What to work on
Here, the job is to give back every entry below unchanged, omitting pictures.

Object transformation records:
##############################

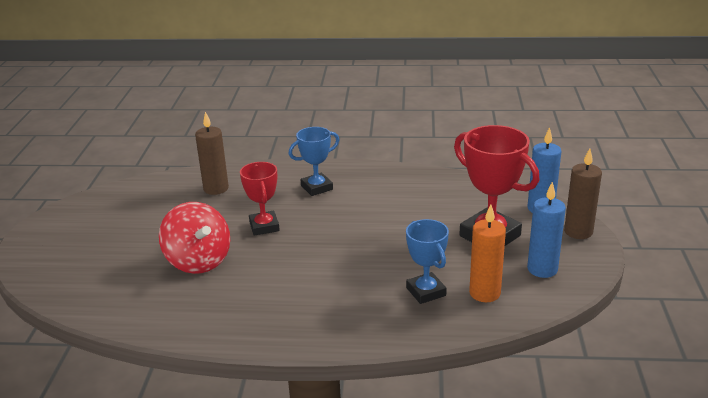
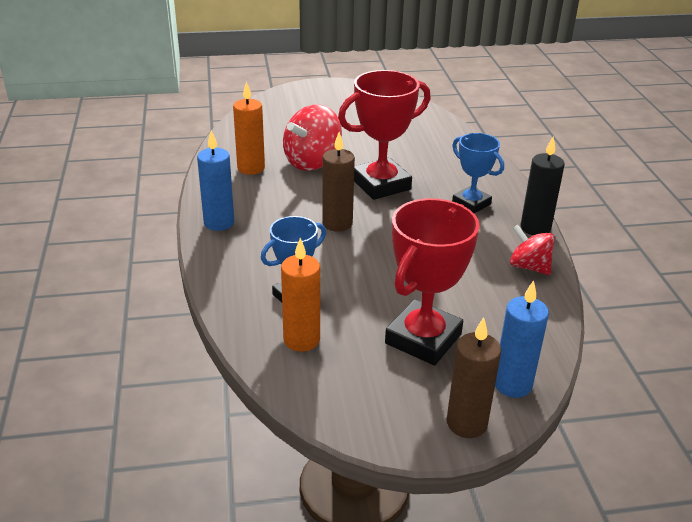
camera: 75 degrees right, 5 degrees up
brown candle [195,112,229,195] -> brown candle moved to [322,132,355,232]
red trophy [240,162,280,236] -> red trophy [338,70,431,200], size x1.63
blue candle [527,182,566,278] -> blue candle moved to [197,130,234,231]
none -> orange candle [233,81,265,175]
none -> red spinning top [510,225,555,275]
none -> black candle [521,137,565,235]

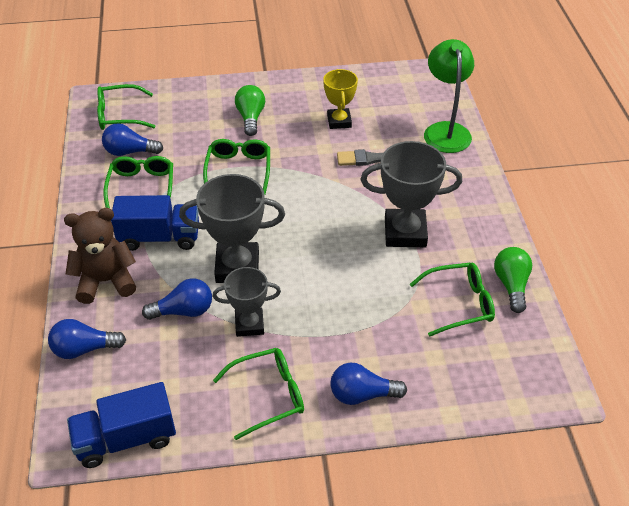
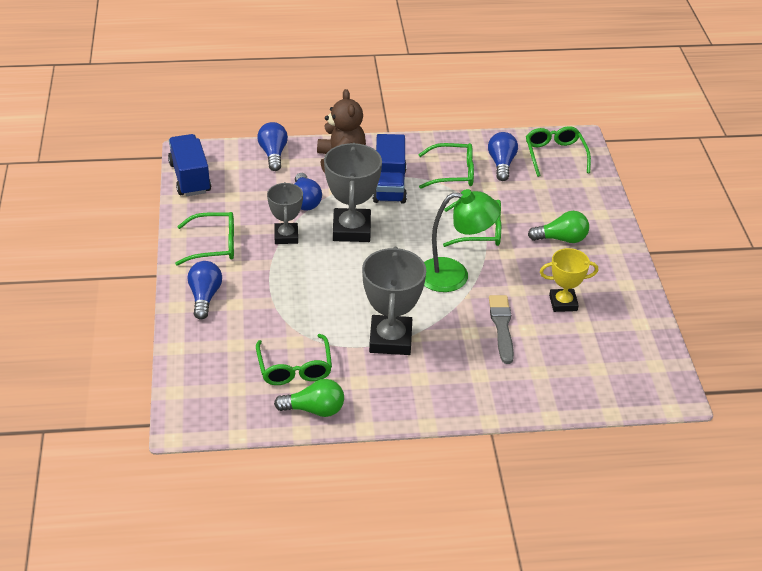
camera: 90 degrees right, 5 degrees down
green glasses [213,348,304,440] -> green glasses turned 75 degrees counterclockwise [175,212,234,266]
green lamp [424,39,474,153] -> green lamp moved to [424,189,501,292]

##############################

Solution to this exercise
camera: 75 degrees right, 5 degrees up
brown candle [195,112,229,195] -> brown candle moved to [322,132,355,232]
red trophy [240,162,280,236] -> red trophy [338,70,431,200], size x1.63
blue candle [527,182,566,278] -> blue candle moved to [197,130,234,231]
none -> orange candle [233,81,265,175]
none -> red spinning top [510,225,555,275]
none -> black candle [521,137,565,235]

camera: 90 degrees right, 5 degrees down
green glasses [213,348,304,440] -> green glasses turned 75 degrees counterclockwise [175,212,234,266]
green lamp [424,39,474,153] -> green lamp moved to [424,189,501,292]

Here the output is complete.